Source data
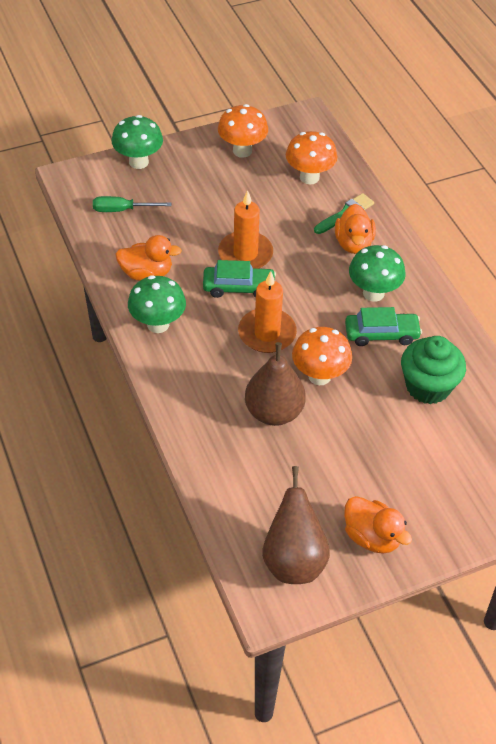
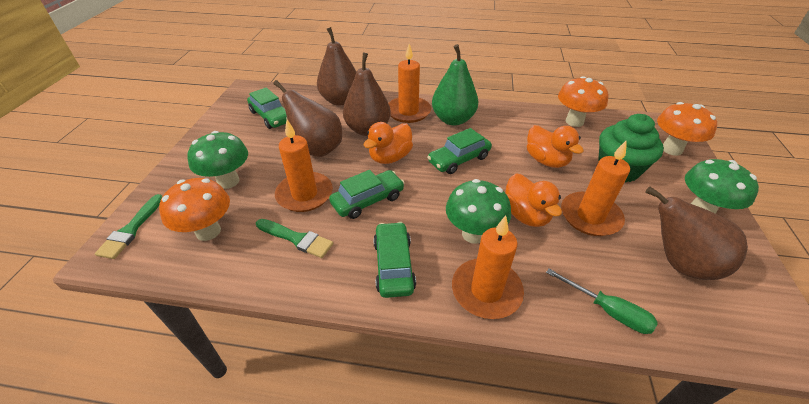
brown pear: 2 -> 4
green brush: 1 -> 2
green car: 2 -> 4
green pear: 0 -> 1
orange candle: 2 -> 4

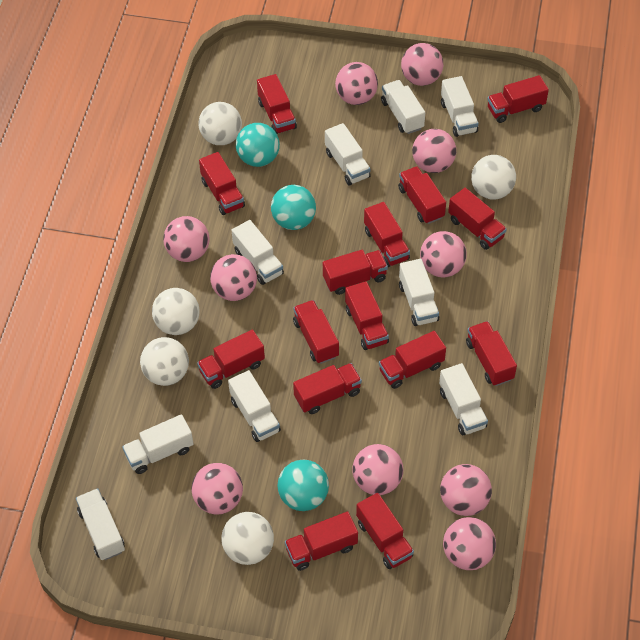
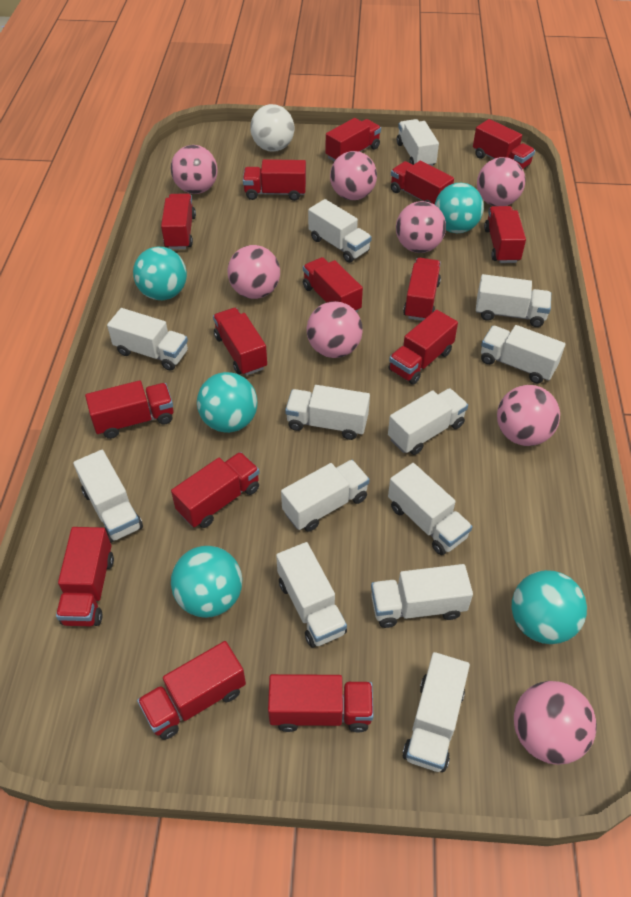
pink ball: 10 -> 8
turquoise ball: 3 -> 5
white ball: 5 -> 1
white truck: 9 -> 13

◆ **Exercise details**
Return all lines in the entries above that carry the word "green".

◆ **Result of the exercise**
green brush: 1 -> 2
green car: 2 -> 4
green pear: 0 -> 1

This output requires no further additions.